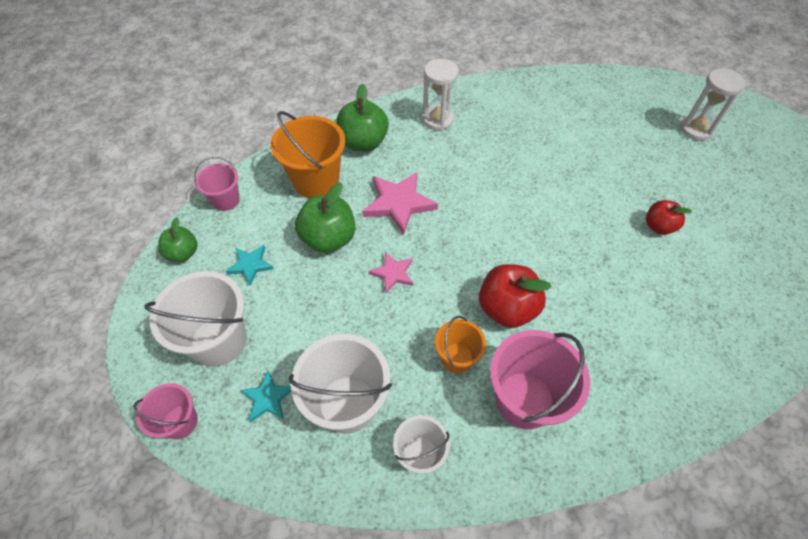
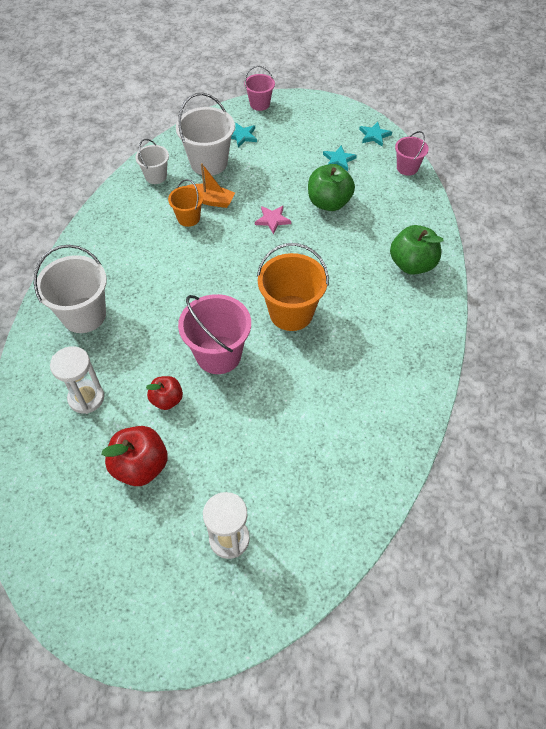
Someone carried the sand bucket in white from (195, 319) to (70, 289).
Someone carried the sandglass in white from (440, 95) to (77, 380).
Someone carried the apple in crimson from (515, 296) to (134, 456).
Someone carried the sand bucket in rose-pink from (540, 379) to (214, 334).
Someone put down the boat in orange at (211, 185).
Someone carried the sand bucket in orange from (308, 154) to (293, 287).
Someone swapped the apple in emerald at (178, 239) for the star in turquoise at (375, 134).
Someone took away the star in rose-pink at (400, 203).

_____

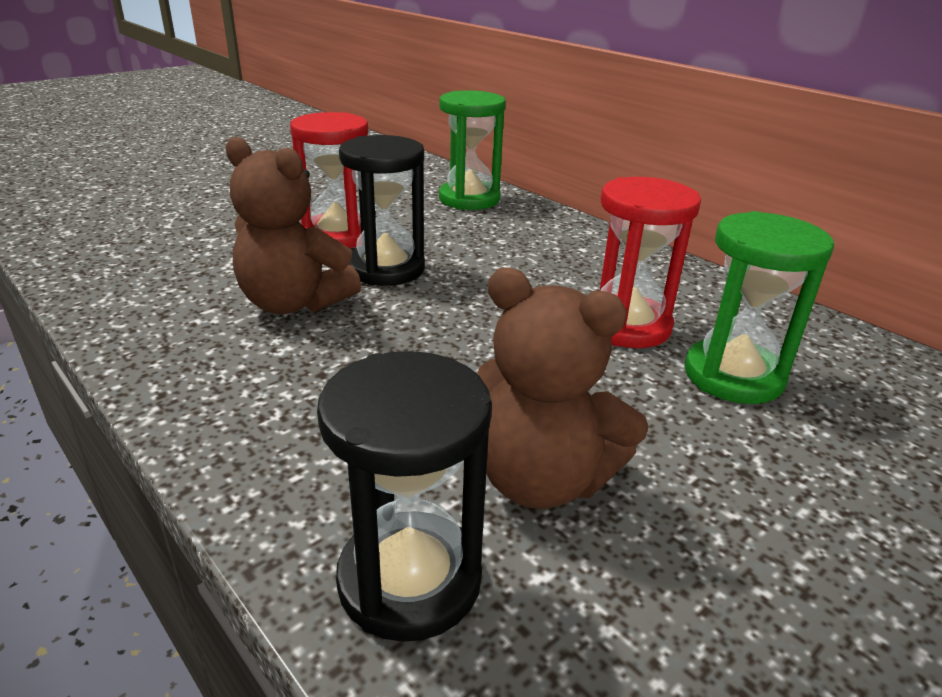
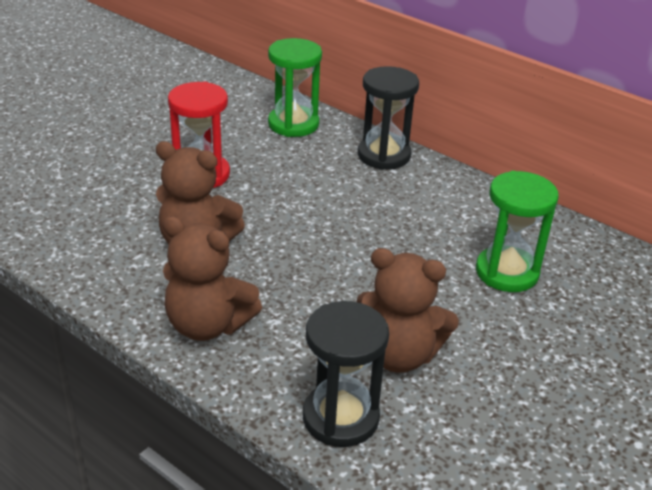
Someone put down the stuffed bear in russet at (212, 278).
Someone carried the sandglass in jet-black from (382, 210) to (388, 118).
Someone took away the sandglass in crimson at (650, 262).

_____

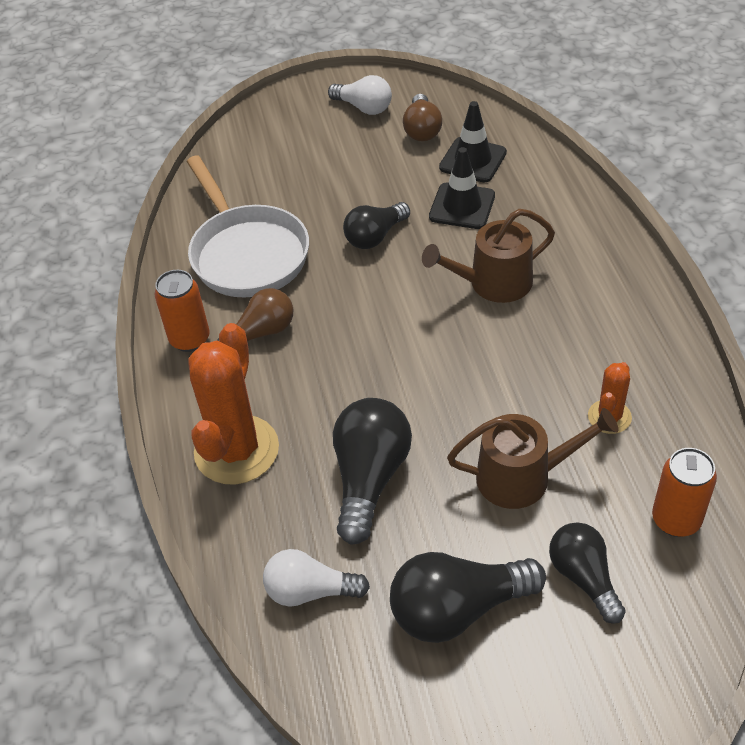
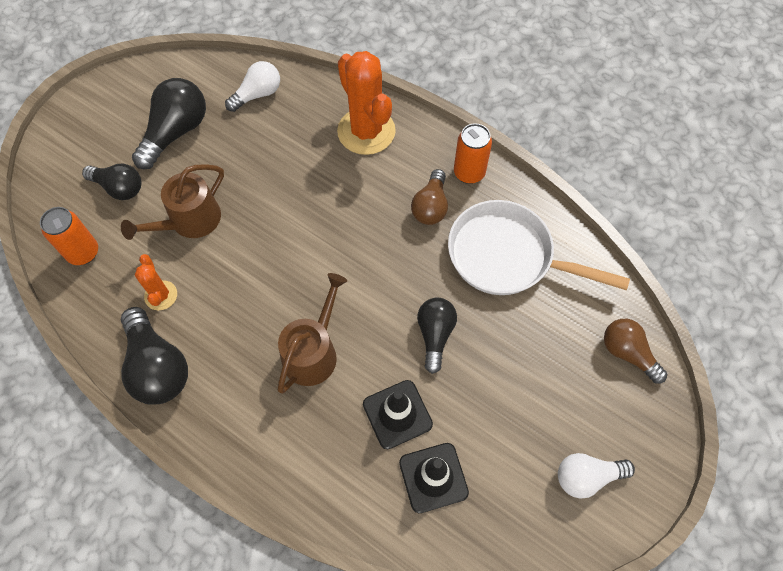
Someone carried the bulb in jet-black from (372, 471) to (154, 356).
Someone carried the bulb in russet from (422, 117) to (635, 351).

_____

Return all lines of the material above in which "bulb" occurs.

- Reply to the task:
Someone carried the bulb in jet-black from (372, 471) to (154, 356).
Someone carried the bulb in russet from (422, 117) to (635, 351).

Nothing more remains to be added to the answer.